» **Your objective**: Render every line of the items below as a numbered list, leaving out the blank lines.

» **Stored records**:
- - - - -

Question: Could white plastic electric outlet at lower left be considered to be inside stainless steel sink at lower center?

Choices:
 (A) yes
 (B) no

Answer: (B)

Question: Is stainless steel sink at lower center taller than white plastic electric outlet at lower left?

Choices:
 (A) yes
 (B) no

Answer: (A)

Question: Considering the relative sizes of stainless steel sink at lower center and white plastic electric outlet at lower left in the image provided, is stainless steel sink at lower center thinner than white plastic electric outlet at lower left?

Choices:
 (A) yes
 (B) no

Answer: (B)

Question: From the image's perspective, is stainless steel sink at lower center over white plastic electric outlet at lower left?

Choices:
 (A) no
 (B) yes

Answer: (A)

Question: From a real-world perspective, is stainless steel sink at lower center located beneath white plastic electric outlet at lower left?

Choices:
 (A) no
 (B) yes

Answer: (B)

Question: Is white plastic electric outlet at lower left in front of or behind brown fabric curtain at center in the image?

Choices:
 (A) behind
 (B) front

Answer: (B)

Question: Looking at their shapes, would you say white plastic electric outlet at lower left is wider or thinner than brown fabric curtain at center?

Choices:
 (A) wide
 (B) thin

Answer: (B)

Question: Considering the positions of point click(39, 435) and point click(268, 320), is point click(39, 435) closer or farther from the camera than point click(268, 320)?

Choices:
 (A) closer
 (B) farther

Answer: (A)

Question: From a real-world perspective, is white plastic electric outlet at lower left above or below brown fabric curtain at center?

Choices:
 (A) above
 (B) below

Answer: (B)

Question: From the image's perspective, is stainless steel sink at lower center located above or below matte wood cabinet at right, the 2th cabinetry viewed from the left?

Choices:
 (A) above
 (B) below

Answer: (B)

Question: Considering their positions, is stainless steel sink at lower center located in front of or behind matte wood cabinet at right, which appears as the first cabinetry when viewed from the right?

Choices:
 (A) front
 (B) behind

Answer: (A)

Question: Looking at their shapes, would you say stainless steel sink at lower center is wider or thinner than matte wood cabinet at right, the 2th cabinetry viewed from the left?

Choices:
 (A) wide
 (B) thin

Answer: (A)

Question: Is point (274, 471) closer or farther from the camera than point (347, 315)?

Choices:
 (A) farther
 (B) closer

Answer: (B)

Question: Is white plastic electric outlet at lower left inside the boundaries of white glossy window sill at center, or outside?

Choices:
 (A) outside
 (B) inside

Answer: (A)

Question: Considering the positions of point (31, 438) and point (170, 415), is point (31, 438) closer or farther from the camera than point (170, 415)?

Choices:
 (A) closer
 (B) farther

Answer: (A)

- - - - -

» **Solved exercise**:
1. Question: Could white plastic electric outlet at lower left be considered to be inside stainless steel sink at lower center?
2. Choices:
3.  (A) yes
4.  (B) no
5. Answer: (B)
6. Question: Is stainless steel sink at lower center taller than white plastic electric outlet at lower left?
7. Choices:
8.  (A) yes
9.  (B) no
10. Answer: (A)
11. Question: Considering the relative sizes of stainless steel sink at lower center and white plastic electric outlet at lower left in the image provided, is stainless steel sink at lower center thinner than white plastic electric outlet at lower left?
12. Choices:
13.  (A) yes
14.  (B) no
15. Answer: (B)
16. Question: From the image's perspective, is stainless steel sink at lower center over white plastic electric outlet at lower left?
17. Choices:
18.  (A) no
19.  (B) yes
20. Answer: (A)
21. Question: From a real-world perspective, is stainless steel sink at lower center located beneath white plastic electric outlet at lower left?
22. Choices:
23.  (A) no
24.  (B) yes
25. Answer: (B)
26. Question: Is white plastic electric outlet at lower left in front of or behind brown fabric curtain at center in the image?
27. Choices:
28.  (A) behind
29.  (B) front
30. Answer: (B)
31. Question: Looking at their shapes, would you say white plastic electric outlet at lower left is wider or thinner than brown fabric curtain at center?
32. Choices:
33.  (A) wide
34.  (B) thin
35. Answer: (B)
36. Question: Considering the positions of point click(39, 435) and point click(268, 320), is point click(39, 435) closer or farther from the camera than point click(268, 320)?
37. Choices:
38.  (A) closer
39.  (B) farther
40. Answer: (A)
41. Question: From a real-world perspective, is white plastic electric outlet at lower left above or below brown fabric curtain at center?
42. Choices:
43.  (A) above
44.  (B) below
45. Answer: (B)
46. Question: From the image's perspective, is stainless steel sink at lower center located above or below matte wood cabinet at right, the 2th cabinetry viewed from the left?
47. Choices:
48.  (A) above
49.  (B) below
50. Answer: (B)
51. Question: Considering their positions, is stainless steel sink at lower center located in front of or behind matte wood cabinet at right, which appears as the first cabinetry when viewed from the right?
52. Choices:
53.  (A) front
54.  (B) behind
55. Answer: (A)
56. Question: Looking at their shapes, would you say stainless steel sink at lower center is wider or thinner than matte wood cabinet at right, the 2th cabinetry viewed from the left?
57. Choices:
58.  (A) wide
59.  (B) thin
60. Answer: (A)
61. Question: Is point (274, 471) closer or farther from the camera than point (347, 315)?
62. Choices:
63.  (A) farther
64.  (B) closer
65. Answer: (B)
66. Question: Is white plastic electric outlet at lower left inside the boundaries of white glossy window sill at center, or outside?
67. Choices:
68.  (A) outside
69.  (B) inside
70. Answer: (A)
71. Question: Considering the positions of point (31, 438) and point (170, 415), is point (31, 438) closer or farther from the camera than point (170, 415)?
72. Choices:
73.  (A) closer
74.  (B) farther
75. Answer: (A)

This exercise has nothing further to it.